YOUR GOAL:
Instruction for the listing below: copy exactly, and only, the lines from the one holding "none -> yellow cone J1 level 2" through its last line, omitting any picture.

DATASET RECORDS:

================

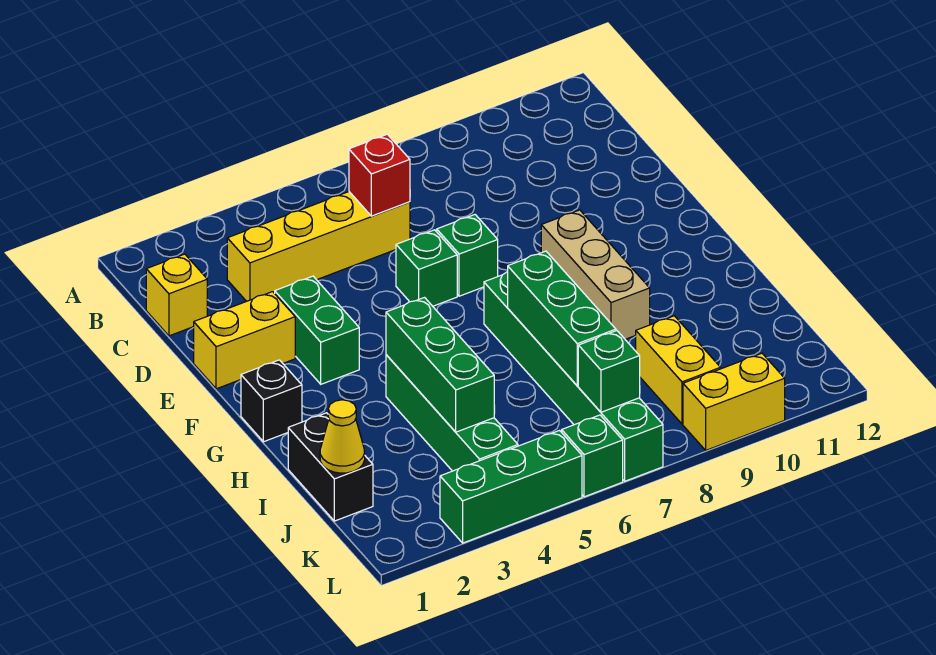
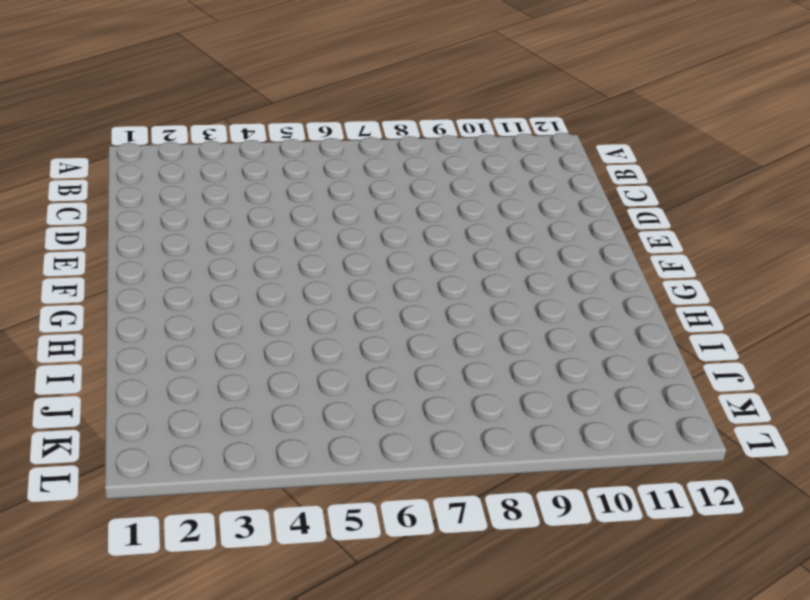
none -> yellow brick C1 level 1
none -> yellow brick C3:C6 level 1
none -> yellow brick E1:E2 level 1

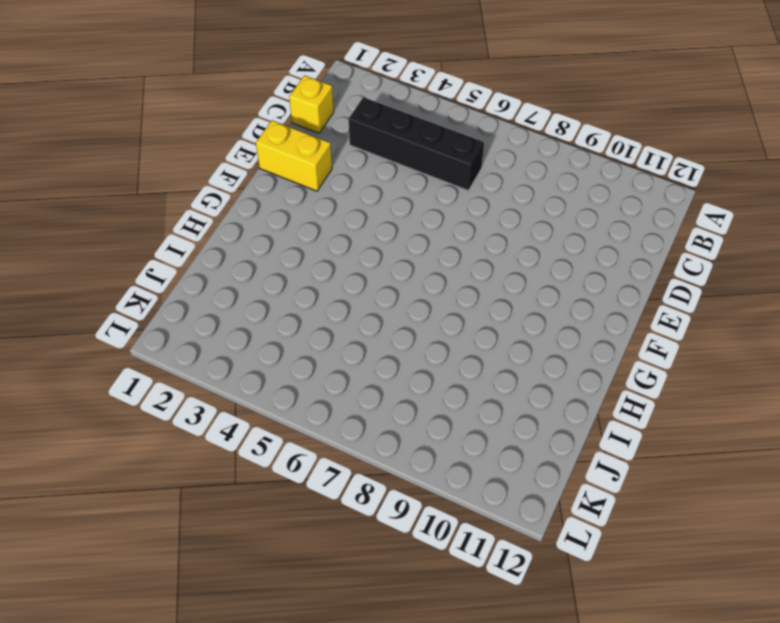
black brick C3:C6 level 1 -> yellow brick C3:C6 level 1
none -> green brick E3:F3 level 1
none -> green brick E6 level 1
none -> green brick E7 level 1

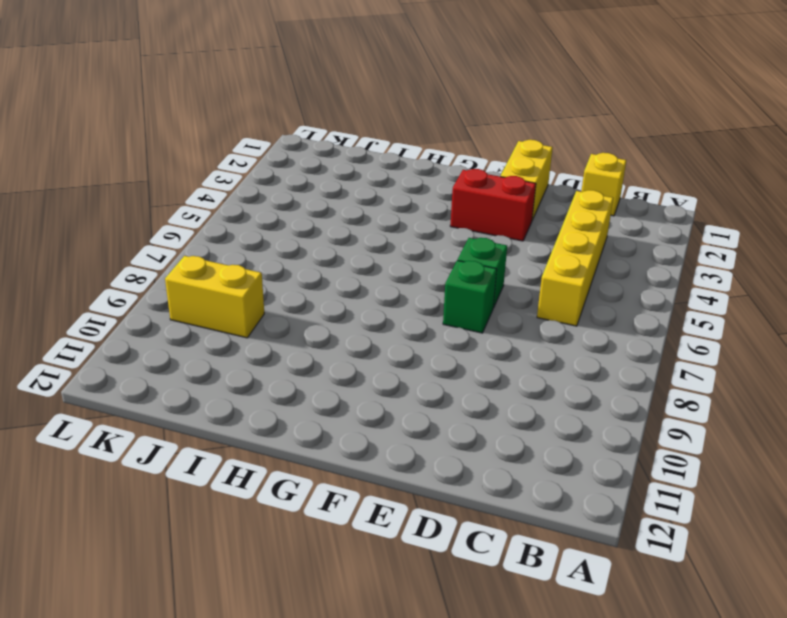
red brick E3:F3 level 1 -> green brick E3:F3 level 1
none -> tan brick F9:H9 level 1
none -> black brick G1 level 1
none -> green brick G7:L7 level 1

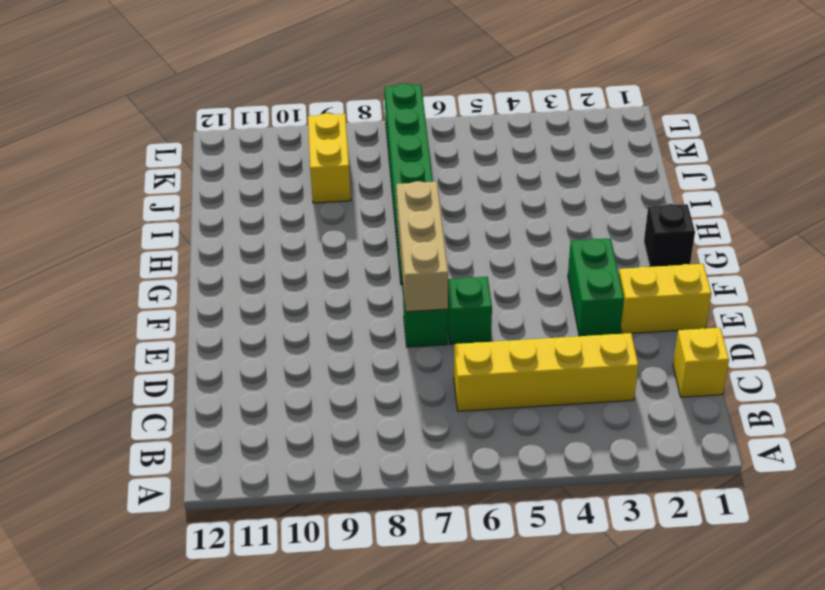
tan brick E7:G7 level 2 -> tan brick F9:H9 level 1
none -> green brick H4:K4 level 1
none -> black brick I1:J1 level 1
none -> green brick L3:L5 level 1

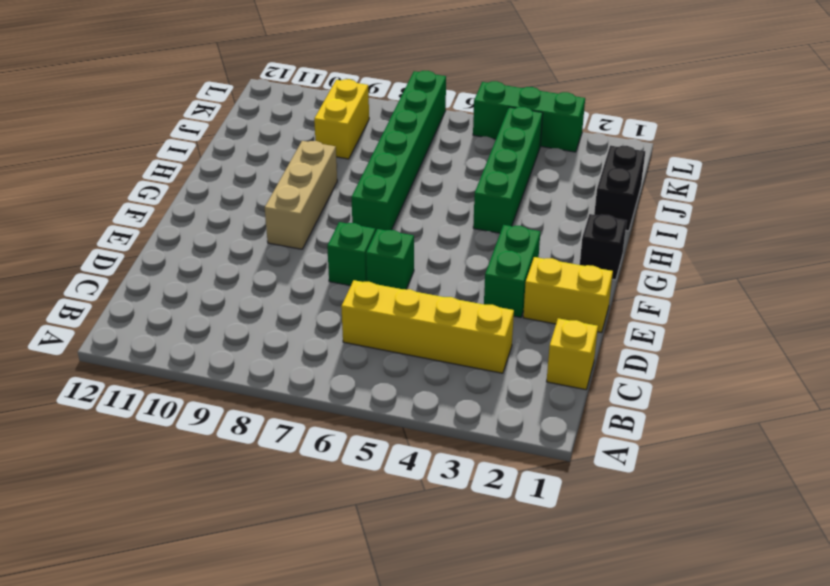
none -> green brick L6 level 1
none -> yellow brick L9:L10 level 1
none -> red brick C6 level 2

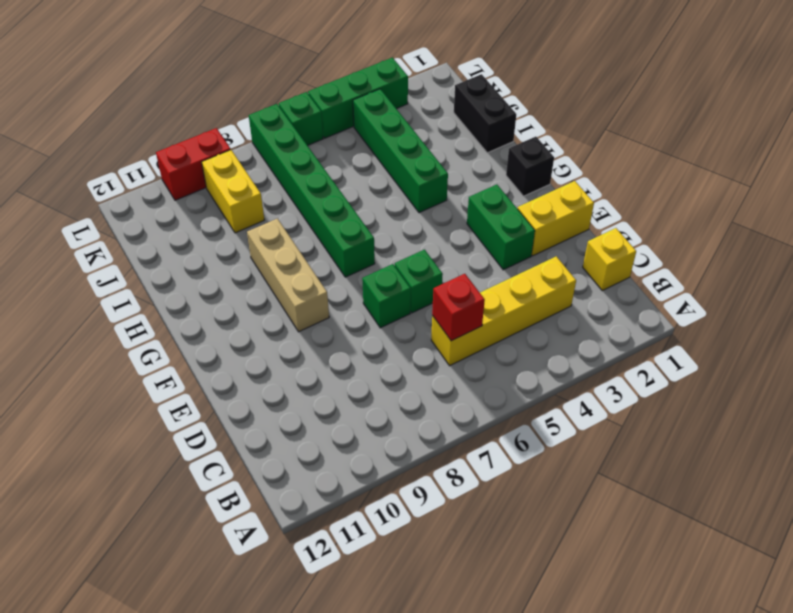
red brick L9:L10 level 1 -> yellow brick L9:L10 level 1
none -> green brick H4:J4 level 2
none -> green brick H7:J7 level 2
none -> yellow cone J1 level 2

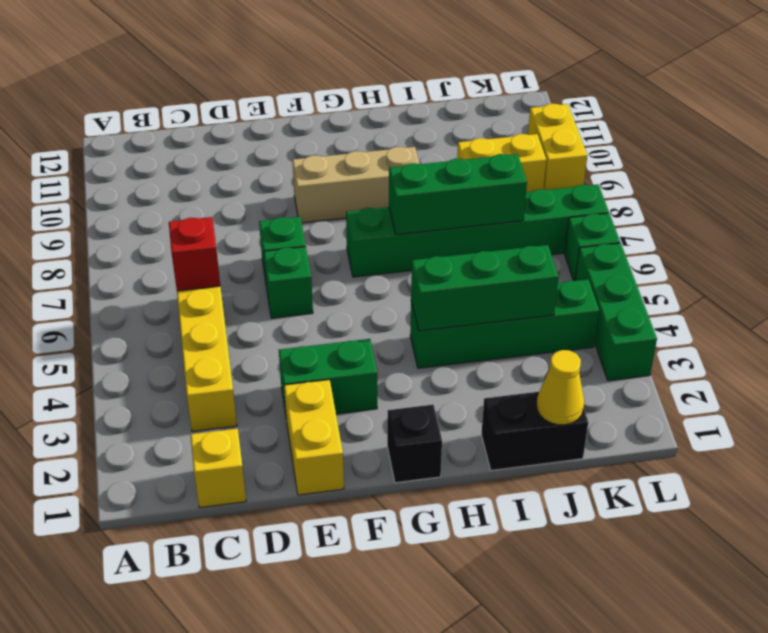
none -> green brick K7 level 2

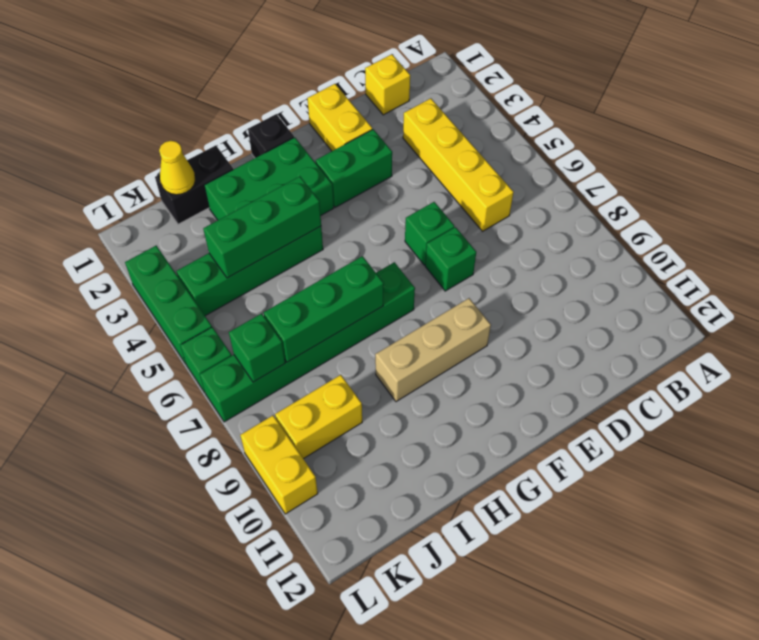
green brick G2:I3 level 1 -> none
none -> red brick C6 level 2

================

OUTPUT:
none -> yellow cone J1 level 2

none -> green brick K7 level 2

green brick G2:I3 level 1 -> none
none -> red brick C6 level 2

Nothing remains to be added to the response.